# GIVEN INSTRUCTION:
Can you rewrite the data below with every "satin silver fridge" replaced by "stainless steel fridge" and everything else unchanged, leaving out the pictures?

═════ RECORDS SUPPLIED ═════

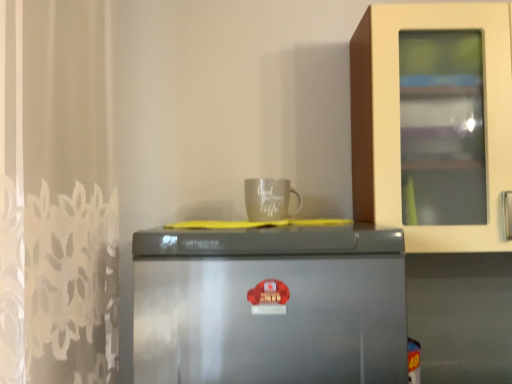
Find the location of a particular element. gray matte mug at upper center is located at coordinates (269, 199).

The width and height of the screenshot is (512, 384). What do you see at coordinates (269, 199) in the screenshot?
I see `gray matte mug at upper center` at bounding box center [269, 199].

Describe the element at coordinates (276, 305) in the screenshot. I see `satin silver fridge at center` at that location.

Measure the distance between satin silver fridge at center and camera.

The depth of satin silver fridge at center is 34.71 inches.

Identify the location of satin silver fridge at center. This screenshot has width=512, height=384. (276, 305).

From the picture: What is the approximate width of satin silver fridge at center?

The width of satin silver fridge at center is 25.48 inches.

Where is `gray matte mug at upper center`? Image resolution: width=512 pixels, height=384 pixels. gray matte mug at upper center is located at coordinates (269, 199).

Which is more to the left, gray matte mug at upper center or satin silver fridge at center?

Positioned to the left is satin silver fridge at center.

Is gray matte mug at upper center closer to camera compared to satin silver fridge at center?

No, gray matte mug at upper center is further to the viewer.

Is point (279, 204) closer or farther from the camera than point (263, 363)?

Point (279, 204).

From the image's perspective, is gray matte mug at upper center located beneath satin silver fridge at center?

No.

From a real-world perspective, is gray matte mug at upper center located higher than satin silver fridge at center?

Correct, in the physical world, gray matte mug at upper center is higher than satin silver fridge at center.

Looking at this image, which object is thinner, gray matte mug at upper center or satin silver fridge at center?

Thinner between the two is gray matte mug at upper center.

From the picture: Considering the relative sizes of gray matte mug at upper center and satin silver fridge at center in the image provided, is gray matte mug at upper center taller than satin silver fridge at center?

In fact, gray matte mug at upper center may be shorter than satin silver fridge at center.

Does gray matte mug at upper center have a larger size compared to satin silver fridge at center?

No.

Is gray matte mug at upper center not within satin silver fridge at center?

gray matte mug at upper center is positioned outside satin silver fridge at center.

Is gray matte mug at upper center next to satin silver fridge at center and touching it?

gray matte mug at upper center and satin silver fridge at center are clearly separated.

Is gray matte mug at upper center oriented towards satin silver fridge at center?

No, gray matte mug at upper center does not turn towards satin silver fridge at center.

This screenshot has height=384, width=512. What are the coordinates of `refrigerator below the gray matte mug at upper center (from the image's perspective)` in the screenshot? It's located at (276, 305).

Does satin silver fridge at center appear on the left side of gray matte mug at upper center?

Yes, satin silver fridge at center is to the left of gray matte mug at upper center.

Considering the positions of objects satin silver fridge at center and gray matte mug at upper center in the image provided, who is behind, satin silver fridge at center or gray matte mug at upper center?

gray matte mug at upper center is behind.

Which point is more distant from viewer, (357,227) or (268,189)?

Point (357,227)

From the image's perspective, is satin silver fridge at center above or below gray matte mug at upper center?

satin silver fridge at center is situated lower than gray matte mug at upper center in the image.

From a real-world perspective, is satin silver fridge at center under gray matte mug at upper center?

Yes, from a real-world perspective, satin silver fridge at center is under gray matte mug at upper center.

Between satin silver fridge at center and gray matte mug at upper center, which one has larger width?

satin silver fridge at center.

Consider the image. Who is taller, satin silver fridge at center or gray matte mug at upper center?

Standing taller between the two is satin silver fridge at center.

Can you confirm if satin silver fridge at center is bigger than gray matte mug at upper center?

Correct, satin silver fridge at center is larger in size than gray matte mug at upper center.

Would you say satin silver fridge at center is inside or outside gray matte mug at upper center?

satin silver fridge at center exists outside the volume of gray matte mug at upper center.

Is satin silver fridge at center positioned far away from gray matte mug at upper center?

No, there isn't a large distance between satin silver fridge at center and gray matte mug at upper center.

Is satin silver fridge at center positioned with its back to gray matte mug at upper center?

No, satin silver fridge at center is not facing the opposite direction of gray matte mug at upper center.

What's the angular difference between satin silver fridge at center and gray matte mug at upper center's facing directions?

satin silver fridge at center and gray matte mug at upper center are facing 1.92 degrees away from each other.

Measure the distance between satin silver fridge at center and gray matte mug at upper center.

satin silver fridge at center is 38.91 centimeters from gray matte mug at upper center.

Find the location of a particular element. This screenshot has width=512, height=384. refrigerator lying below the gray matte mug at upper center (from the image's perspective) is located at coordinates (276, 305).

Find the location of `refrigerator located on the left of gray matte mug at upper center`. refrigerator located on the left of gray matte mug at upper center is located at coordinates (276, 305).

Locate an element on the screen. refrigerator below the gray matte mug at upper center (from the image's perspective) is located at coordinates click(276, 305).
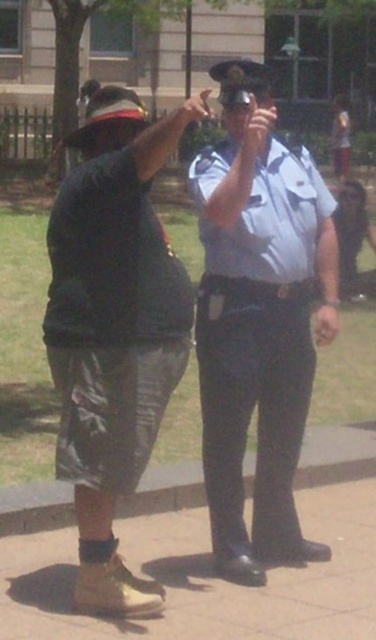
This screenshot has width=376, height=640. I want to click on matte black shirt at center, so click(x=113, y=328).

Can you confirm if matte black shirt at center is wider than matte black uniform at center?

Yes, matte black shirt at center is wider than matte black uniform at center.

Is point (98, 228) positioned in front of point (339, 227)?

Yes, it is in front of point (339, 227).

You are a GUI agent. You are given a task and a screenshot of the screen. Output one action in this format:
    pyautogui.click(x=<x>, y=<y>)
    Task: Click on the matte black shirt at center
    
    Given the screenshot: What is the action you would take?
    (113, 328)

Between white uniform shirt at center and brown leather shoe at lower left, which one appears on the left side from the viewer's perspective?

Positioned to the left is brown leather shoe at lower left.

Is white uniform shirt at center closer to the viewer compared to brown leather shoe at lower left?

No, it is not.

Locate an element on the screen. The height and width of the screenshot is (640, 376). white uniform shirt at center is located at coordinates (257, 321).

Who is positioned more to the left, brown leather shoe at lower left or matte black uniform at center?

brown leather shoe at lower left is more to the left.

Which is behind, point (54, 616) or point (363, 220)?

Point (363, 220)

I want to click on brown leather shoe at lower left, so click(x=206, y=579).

═════

# SOLUTION TO THIS TASK:
Find the location of a particular element. gray matte mug at upper center is located at coordinates (269, 199).

The width and height of the screenshot is (512, 384). What do you see at coordinates (269, 199) in the screenshot?
I see `gray matte mug at upper center` at bounding box center [269, 199].

Describe the element at coordinates (276, 305) in the screenshot. I see `stainless steel fridge at center` at that location.

Measure the distance between stainless steel fridge at center and camera.

The depth of stainless steel fridge at center is 34.71 inches.

Identify the location of stainless steel fridge at center. This screenshot has width=512, height=384. (276, 305).

From the picture: What is the approximate width of stainless steel fridge at center?

The width of stainless steel fridge at center is 25.48 inches.

Where is `gray matte mug at upper center`? Image resolution: width=512 pixels, height=384 pixels. gray matte mug at upper center is located at coordinates (269, 199).

Which is more to the left, gray matte mug at upper center or stainless steel fridge at center?

Positioned to the left is stainless steel fridge at center.

Is gray matte mug at upper center closer to camera compared to stainless steel fridge at center?

No, gray matte mug at upper center is further to the viewer.

Is point (279, 204) closer or farther from the camera than point (263, 363)?

Point (279, 204).

From the image's perspective, is gray matte mug at upper center located beneath stainless steel fridge at center?

No.

From a real-world perspective, is gray matte mug at upper center located higher than stainless steel fridge at center?

Correct, in the physical world, gray matte mug at upper center is higher than stainless steel fridge at center.

Looking at this image, which object is thinner, gray matte mug at upper center or stainless steel fridge at center?

Thinner between the two is gray matte mug at upper center.

From the picture: Considering the relative sizes of gray matte mug at upper center and stainless steel fridge at center in the image provided, is gray matte mug at upper center taller than stainless steel fridge at center?

In fact, gray matte mug at upper center may be shorter than stainless steel fridge at center.

Does gray matte mug at upper center have a larger size compared to stainless steel fridge at center?

No.

Is gray matte mug at upper center not within stainless steel fridge at center?

gray matte mug at upper center is positioned outside stainless steel fridge at center.

Is gray matte mug at upper center next to stainless steel fridge at center and touching it?

gray matte mug at upper center and stainless steel fridge at center are clearly separated.

Is gray matte mug at upper center oriented towards stainless steel fridge at center?

No, gray matte mug at upper center does not turn towards stainless steel fridge at center.

This screenshot has height=384, width=512. What are the coordinates of `refrigerator below the gray matte mug at upper center (from the image's perspective)` in the screenshot? It's located at (276, 305).

Does stainless steel fridge at center appear on the left side of gray matte mug at upper center?

Yes, stainless steel fridge at center is to the left of gray matte mug at upper center.

Considering the positions of objects stainless steel fridge at center and gray matte mug at upper center in the image provided, who is behind, stainless steel fridge at center or gray matte mug at upper center?

gray matte mug at upper center is behind.

Which point is more distant from viewer, (357,227) or (268,189)?

Point (357,227)

From the image's perspective, is stainless steel fridge at center above or below gray matte mug at upper center?

stainless steel fridge at center is situated lower than gray matte mug at upper center in the image.

From a real-world perspective, is stainless steel fridge at center under gray matte mug at upper center?

Yes, from a real-world perspective, stainless steel fridge at center is under gray matte mug at upper center.

Between stainless steel fridge at center and gray matte mug at upper center, which one has larger width?

stainless steel fridge at center.

Consider the image. Who is taller, stainless steel fridge at center or gray matte mug at upper center?

Standing taller between the two is stainless steel fridge at center.

Can you confirm if stainless steel fridge at center is bigger than gray matte mug at upper center?

Correct, stainless steel fridge at center is larger in size than gray matte mug at upper center.

Would you say stainless steel fridge at center is inside or outside gray matte mug at upper center?

stainless steel fridge at center exists outside the volume of gray matte mug at upper center.

Is stainless steel fridge at center positioned far away from gray matte mug at upper center?

No, there isn't a large distance between stainless steel fridge at center and gray matte mug at upper center.

Is stainless steel fridge at center positioned with its back to gray matte mug at upper center?

No, stainless steel fridge at center is not facing the opposite direction of gray matte mug at upper center.

What's the angular difference between stainless steel fridge at center and gray matte mug at upper center's facing directions?

stainless steel fridge at center and gray matte mug at upper center are facing 1.92 degrees away from each other.

Measure the distance between stainless steel fridge at center and gray matte mug at upper center.

stainless steel fridge at center is 38.91 centimeters from gray matte mug at upper center.

Find the location of a particular element. This screenshot has width=512, height=384. refrigerator lying below the gray matte mug at upper center (from the image's perspective) is located at coordinates (276, 305).

Find the location of `refrigerator located on the left of gray matte mug at upper center`. refrigerator located on the left of gray matte mug at upper center is located at coordinates (276, 305).

Locate an element on the screen. refrigerator below the gray matte mug at upper center (from the image's perspective) is located at coordinates click(276, 305).
This screenshot has width=376, height=640. I want to click on matte black shirt at center, so click(x=113, y=328).

Can you confirm if matte black shirt at center is wider than matte black uniform at center?

Yes, matte black shirt at center is wider than matte black uniform at center.

Is point (98, 228) positioned in front of point (339, 227)?

Yes, it is in front of point (339, 227).

You are a GUI agent. You are given a task and a screenshot of the screen. Output one action in this format:
    pyautogui.click(x=<x>, y=<y>)
    Task: Click on the matte black shirt at center
    
    Given the screenshot: What is the action you would take?
    (113, 328)

Between white uniform shirt at center and brown leather shoe at lower left, which one appears on the left side from the viewer's perspective?

Positioned to the left is brown leather shoe at lower left.

Is white uniform shirt at center closer to the viewer compared to brown leather shoe at lower left?

No, it is not.

Locate an element on the screen. The height and width of the screenshot is (640, 376). white uniform shirt at center is located at coordinates (257, 321).

Who is positioned more to the left, brown leather shoe at lower left or matte black uniform at center?

brown leather shoe at lower left is more to the left.

Which is behind, point (54, 616) or point (363, 220)?

Point (363, 220)

I want to click on brown leather shoe at lower left, so click(x=206, y=579).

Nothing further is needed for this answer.